**MATERIAL FOR THIS EXERCISE**
....
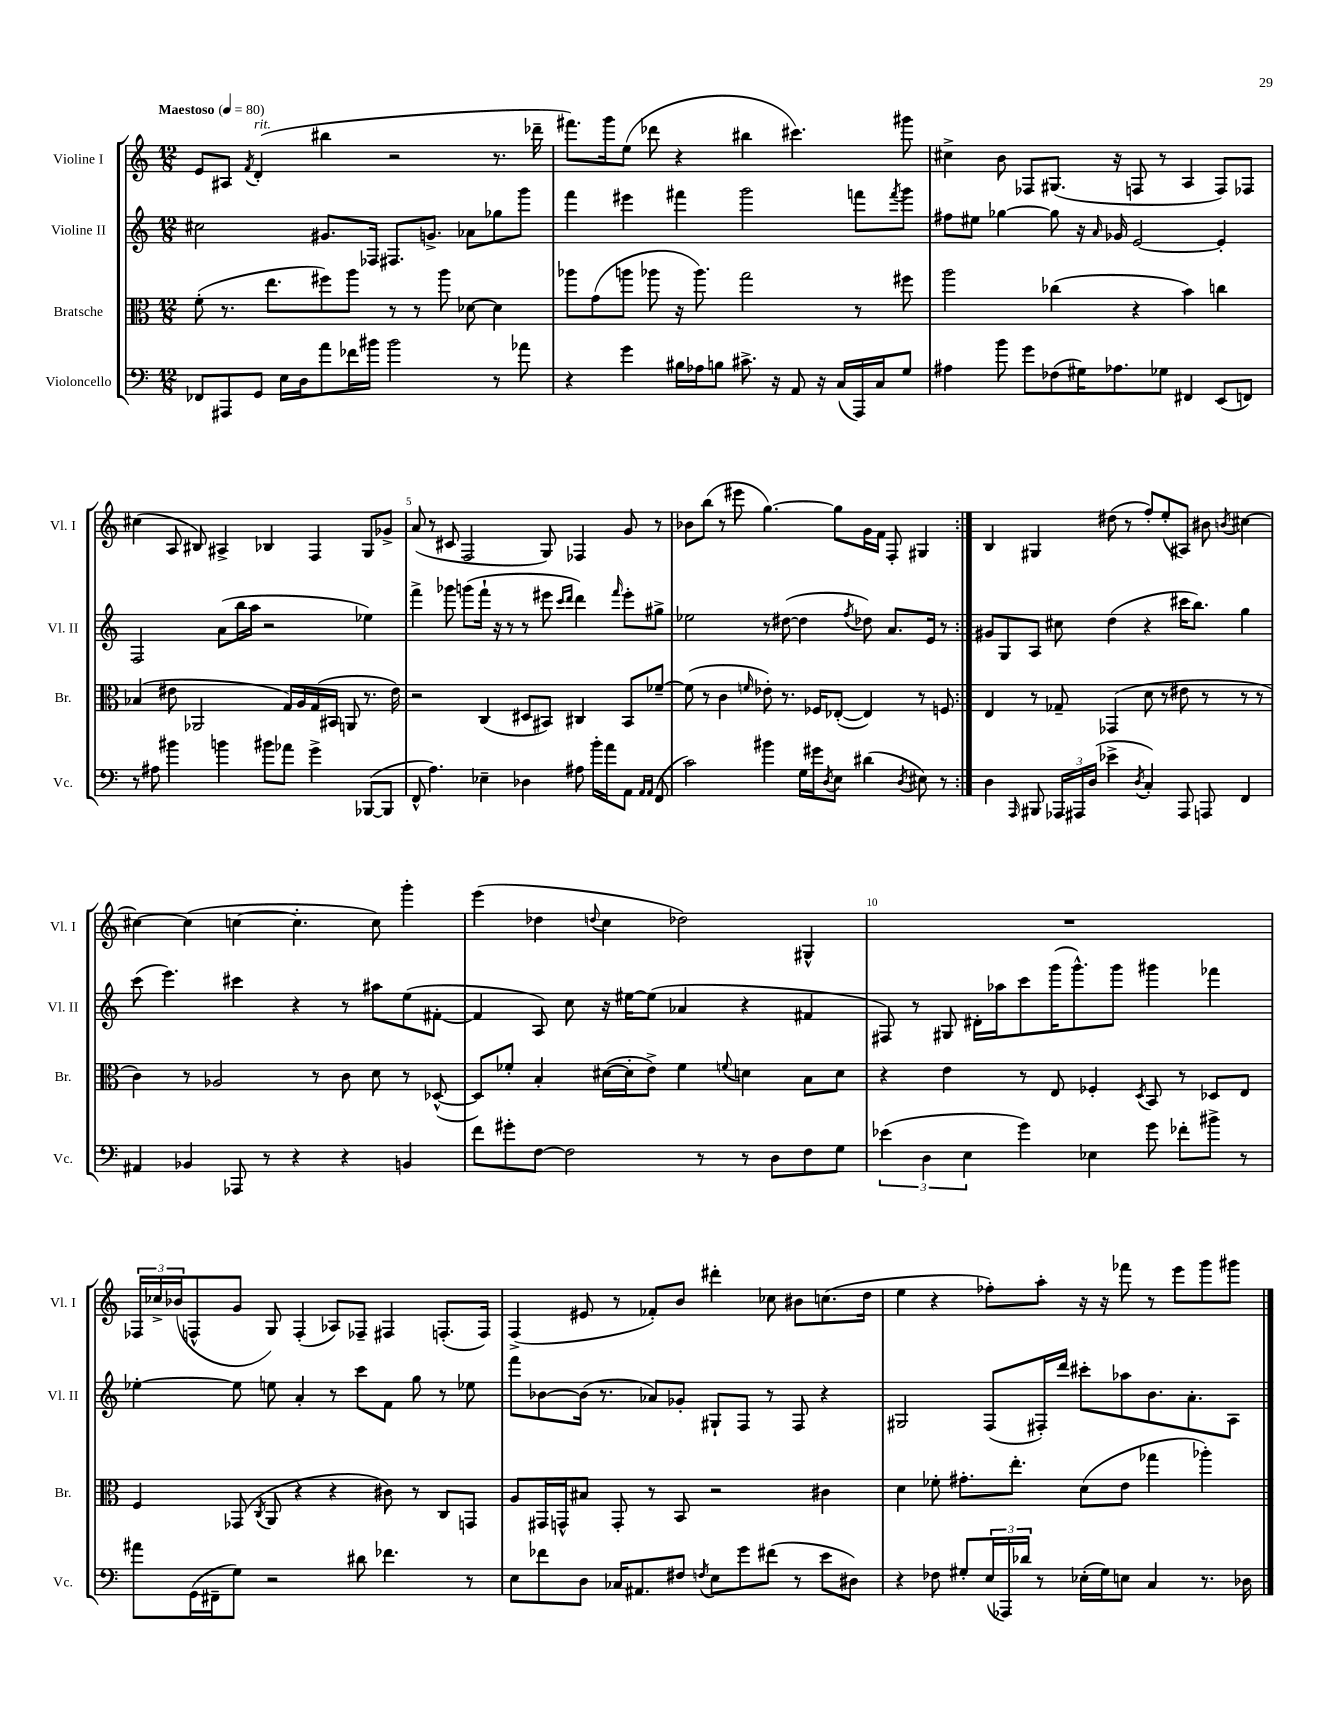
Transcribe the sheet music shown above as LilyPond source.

<<
\new StaffGroup <<
\new Staff = "s0" \with { instrumentName = "Violine I" shortInstrumentName = "Vl. I" } {
    \clef treble \key c \major \numericTimeSignature \time 12/8 \tempo "Maestoso" 4 = 80
    \repeat volta 2 { e'8 ais8 \acciaccatura { f'8 } d'4-.^\markup { \italic "rit." }( bis''4 r2 r8. des'''16-- |
    fis'''8.) g'''16 e''8( des'''8 r4 bis''4 cis'''4.) gis'''8 |
    cis''4-> b'8 fes8 gis8.( r16 f8 r8 a4 f8) fes8 |
    cis''4( a8 bis8) ais4-> bes4 f4 g8 ges'8-> |
    a'8( r8 cis'8 f2 g8) fes4 g'8 r8 |
    bes'8 b''8( r8 eis'''8 g''4.~) g''8 g'16 f'16 f8-. gis4 | }
    b4 gis4 dis''8( r8 f''8-.) e''8-.( ais8) bis'8 \acciaccatura { b'8 } cis''4~ |
    cis''4~ cis''4( c''4~ c''4.-. c''8) g'''4-. |
    e'''4( des''4 \appoggiatura { d''8 } c''4 des''2) gis4-^ |
    R1. |
    \tuplet 3/2 { fes16 ces''16-> bes'16( } f8-^ g'8 g8) f4-.( aes8) fes8-- fis4 f8.-.( f16) |
    f4->( eis'8 r8 fes'8-.) b'8 dis'''4-. ces''8 bis'8 c''8.( d''16 |
    e''4 r4 fes''8-.) a''8-. r16 r16 fes'''8 r8 e'''8 g'''8 gis'''8 \bar "|." |
}
\new Staff = "s1" \with { instrumentName = "Violine II" shortInstrumentName = "Vl. II" } {
    \clef treble \key c \major \numericTimeSignature \time 12/8
    \repeat volta 2 { cis''2 gis'8. fes16 fis8. g'8.-> aes'8 ges''8 g'''8 |
    f'''4 eis'''4 fis'''4 g'''2 f'''8 \acciaccatura { f'''8 } g'''8 |
    fis''8 eis''8 ges''4~ ges''8 r16 \grace { a'16 } ges'16 e'2~ e'4-. |
    f2 a'8( b''16 a''16 r2 ees''4) |
    f'''4-> ges'''8 g'''8( f'''16-! r16 r8 r8 eis'''8 \grace { c'''16 d'''16 } d'''4) \grace { f'''16 } eis'''8-. gis''8-> |
    ees''2 r8 dis''8~( dis''4 \acciaccatura { f''8 } des''8) a'8. e'16 r8 | }
    gis'8 g8 a8 cis''8 d''4( r4 cis'''16 b''8.) g''4 |
    c'''8( e'''4.) cis'''4 r4 r8 ais''8 e''8( fis'8~-. |
    fis'4 a8) c''8 r16 eis''16~ eis''8( aes'4 r4 fis'4 |
    fis8) r8 gis8 dis'16-. aes''16 c'''8 g'''16( g'''8.-^) g'''8 gis'''4 fes'''4 |
    ees''4~-. ees''8 e''8 a'4-. r8 c'''8 f'8 g''8 r8 ees''8 |
    f'''8 bes'8~ bes'16( r8. aes'8) ges'8-. gis8-! f8 r8 f8 r4 |
    gis2 f8( fis16-.) d'''16 cis'''8-. aes''8 b'8. a'8.-. a8 \bar "|." |
}
\new Staff = "s2" \with { instrumentName = "Bratsche" shortInstrumentName = "Br." } {
    \clef alto \key c \major \numericTimeSignature \time 12/8
    \repeat volta 2 { f'8-.( r8. e''8. fis''8) a''8 r8 r8 a''8 des'8~ des'4 |
    aes''8 g'8( a''8 aes''8 r16 aes''8.) g''2 r8 fis''8 |
    a''2 ces''4( r4 b'4) c''4 |
    bes4( eis'8 aes,2 g16) a16 g16( bis,16 a,8 r8. eis'16) |
    r2 c4( dis8 bis,8) cis4 bis,8 fes'8~-- |
    fes'8( r8 c'4 \grace { f'16 } ees'8-.) r8. fes16 ees8~-.( ees4) r8 f8 | }
    e4 r8 ges8-- ges,4( d'8 r8 eis'8 r8 r8 r8 |
    c'4) r8 aes2 r8 c'8 d'8 r8 des8~-^( |
    des8) fes'8-. b4-. dis'16~( dis'16-. e'8->) fes'4 \appoggiatura { f'8 } d'4 b8 d'8 |
    r4 e'4 r8 e8 fes4-. \acciaccatura { d8 } b,8 r8 des8 e8 |
    f4 ges,8( \acciaccatura { c8 } a,8 r4 r4 cis'8) r8 c8 g,8 |
    a8 gis,16 g,16-^ bis8 g,8-. r8 b,8 r2 cis'4 |
    d'4 fes'8-. gis'8.-. e''8.-. d'8( e'8 ges''4 aes''4-.) \bar "|." |
}
\new Staff = "s3" \with { instrumentName = "Violoncello" shortInstrumentName = "Vc." } {
    \clef bass \key c \major \numericTimeSignature \time 12/8
    \repeat volta 2 { fes,8 ais,,8 g,8 e16 d16 a'8 fes'16 bis'16 bis'2 r8 aes'8 |
    r4 g'4 bis16 aes16 b8 cis'8.-> r16 a,8 r16 c16( a,,16) c16 g8 |
    ais4 b'8 g'8 fes8( gis16) aes8. ges8 fis,4 e,8( f,8) |
    r8 ais8 bis'4 b'4 bis'8 aes'8 g'4-> bes,,8~( bes,,8 |
    f,8-^ a4.) ees4-- des4 ais8 b'16-. a'16 a,8 \grace { a,16 a,16 } f,8( |
    c'2) bis'4 g16 gis'16 \acciaccatura { d8 } e8 dis'4( \acciaccatura { d8 } eis8) r8 | }
    d4 \grace { a,,16 } bis,,8 \tuplet 3/2 { aes,,16 ais,,16 d16( } ees'4-> \acciaccatura { d8 } c4-.) ais,,8 a,,8 f,4 |
    ais,4 bes,4 aes,,8 r8 r4 r4 b,4 |
    f'8 gis'8-. f8~ f2 r8 r8 d8 f8 g8 |
    \tuplet 3/2 { ees'4( d4 e4 } g'4) ees4 g'8 fes'8-. bis'8-> r8 |
    ais'8 g,16( fis,16-- g8) r2 dis'8 fes'4. r8 |
    e8 fes'8 d8 ces16 ais,8. fis8 \acciaccatura { f8 } e8 g'8 fis'8( r8 e'8 dis8) |
    r4 fes8 gis8-. \tuplet 3/2 { e16( aes,,16) des'16 } r8 ees16-.( gis16) e8 c4 r8. des16 \bar "|." |
}
>>
>>
\layout { \context { \Score \override BarNumber.break-visibility = ##(#f #t #t) barNumberVisibility = #(every-nth-bar-number-visible 5) } }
....
Report each line of the entries above that contains the string "clef", copying every such line in full. Matching is case-sensitive.

**RESPONSE**
    \clef treble \key c \major \numericTimeSignature \time 12/8 \tempo "Maestoso" 4 = 80
    \clef treble \key c \major \numericTimeSignature \time 12/8
    \clef alto \key c \major \numericTimeSignature \time 12/8
    \clef bass \key c \major \numericTimeSignature \time 12/8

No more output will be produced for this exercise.